Please copy out the full listing that follows exactly; no picture belongs in the copy.

▸ Provided material:
================

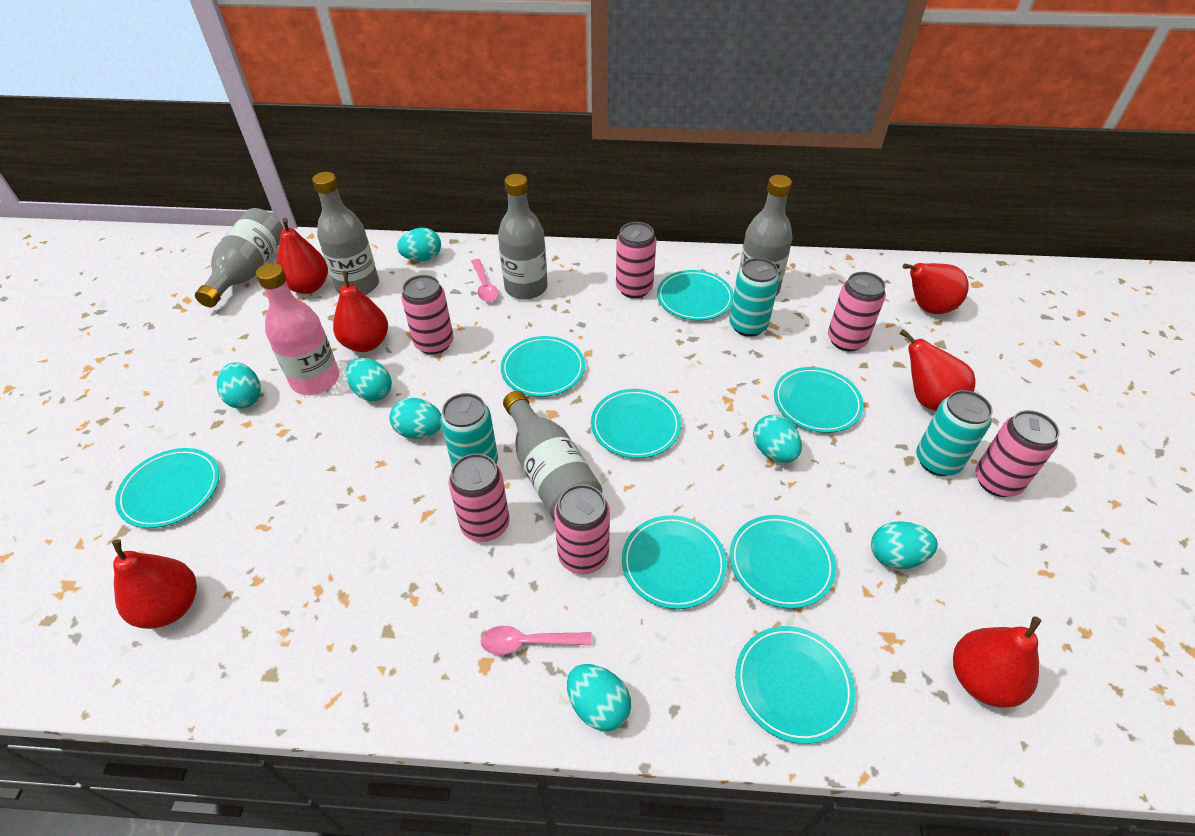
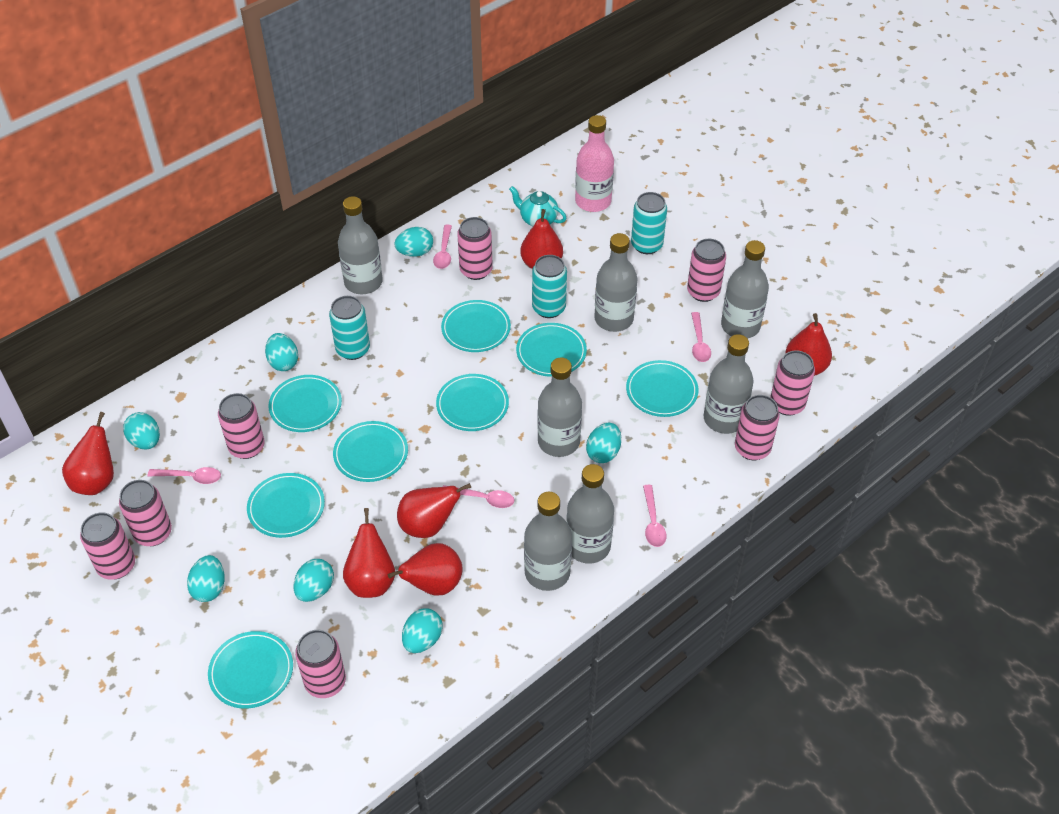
grey bottle: 5 -> 7
pink can: 6 -> 8
pink spoon: 2 -> 5
turquoise teapot: 0 -> 1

================

▸ Completed exercise:
grey bottle: 5 -> 7
pink can: 6 -> 8
pink spoon: 2 -> 5
turquoise teapot: 0 -> 1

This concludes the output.